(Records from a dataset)
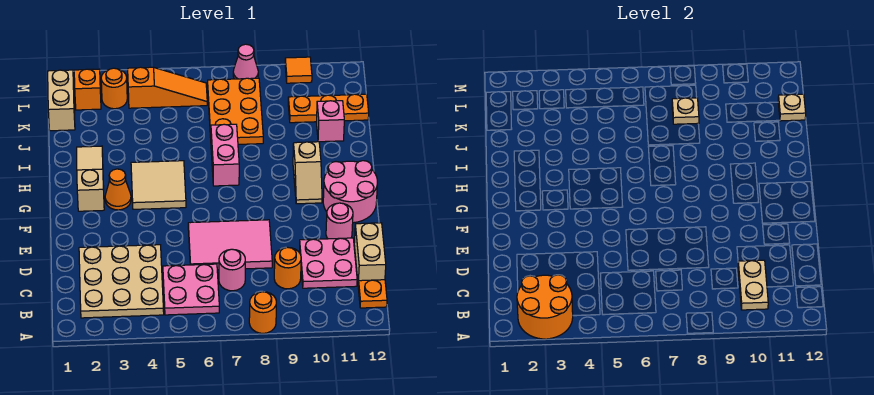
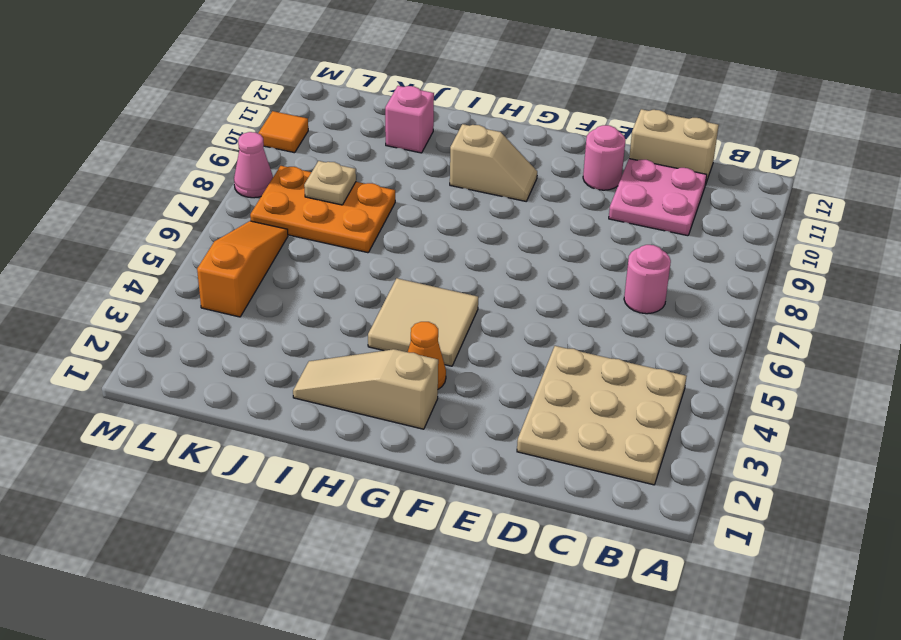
none -> orange round brick A8 level 1
none -> pink plate B5:C6 level 1
none -> orange plate B12 level 1

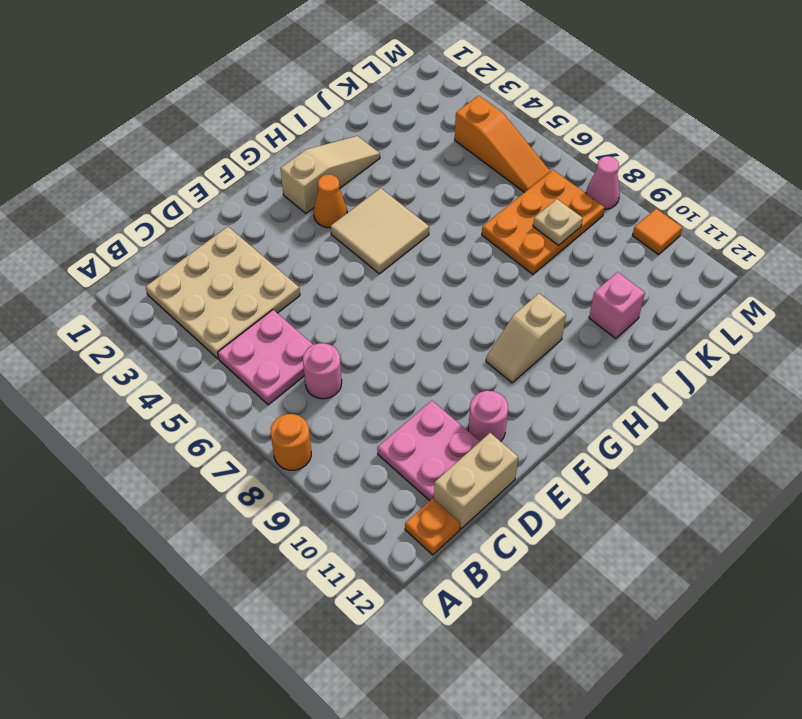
none -> orange round brick C9 level 1
none -> pink tile D6:E8 level 1
none -> pink round brick F11:G12 level 1

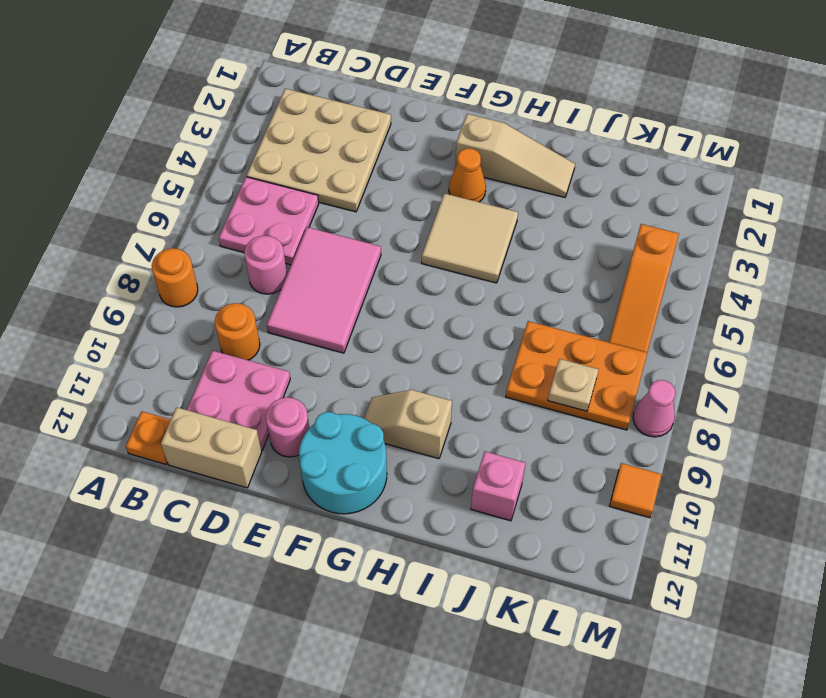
cyan round brick F11:G12 level 1 -> pink round brick F11:G12 level 1
none -> pink brick H7:I7 level 1
none -> tan brick K1:L1 level 1
none -> orange plate K10:K12 level 1

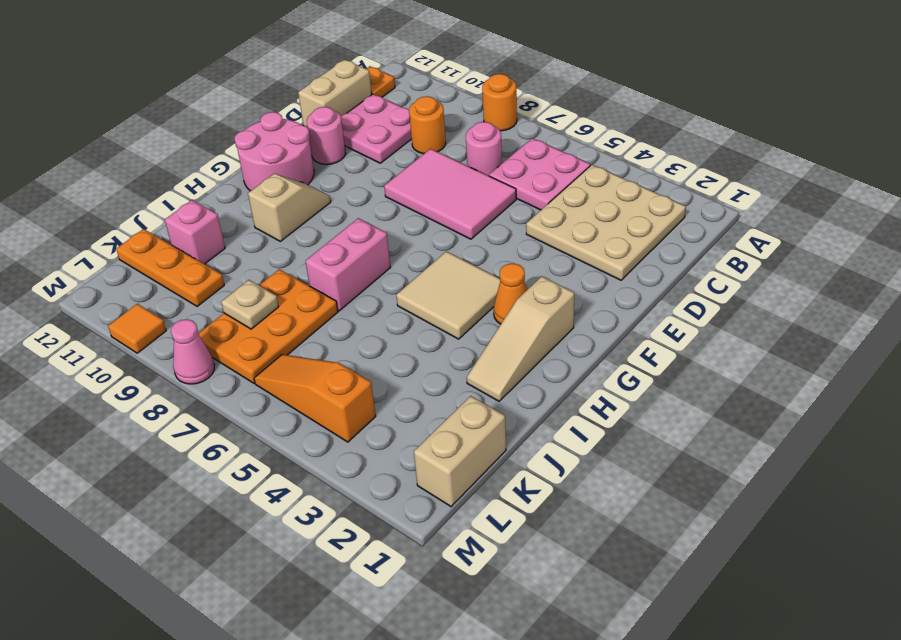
none -> orange brick L2 level 1
none -> orange round brick L3 level 1
none -> orange round brick A2:B3 level 2

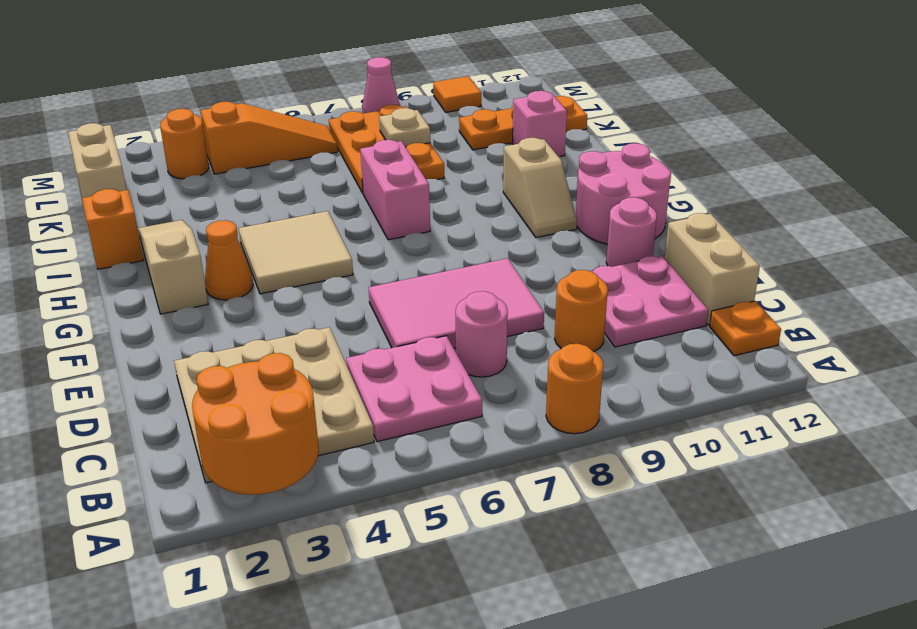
orange brick I1 level 1 -> orange brick L2 level 1
none -> tan plate B10:C10 level 2
none -> tan plate K12 level 2

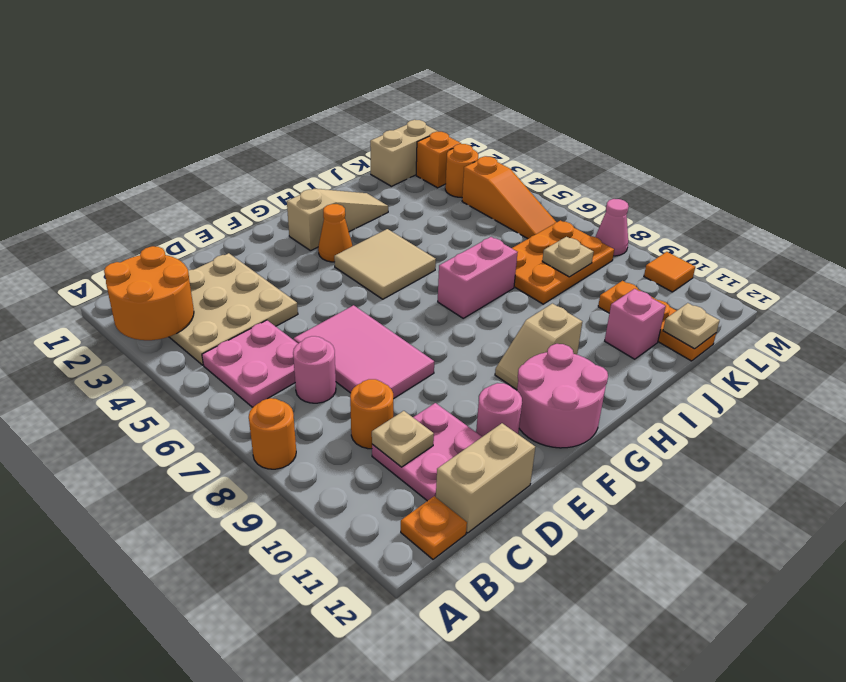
tan plate C10 level 2 -> tan plate B10:C10 level 2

* **What the task asks**: The lines to copy are those above that contain the string "orange".

* **Output for this exercise**:
none -> orange round brick A8 level 1
none -> orange plate B12 level 1
none -> orange round brick C9 level 1
none -> orange plate K10:K12 level 1
none -> orange brick L2 level 1
none -> orange round brick L3 level 1
none -> orange round brick A2:B3 level 2
orange brick I1 level 1 -> orange brick L2 level 1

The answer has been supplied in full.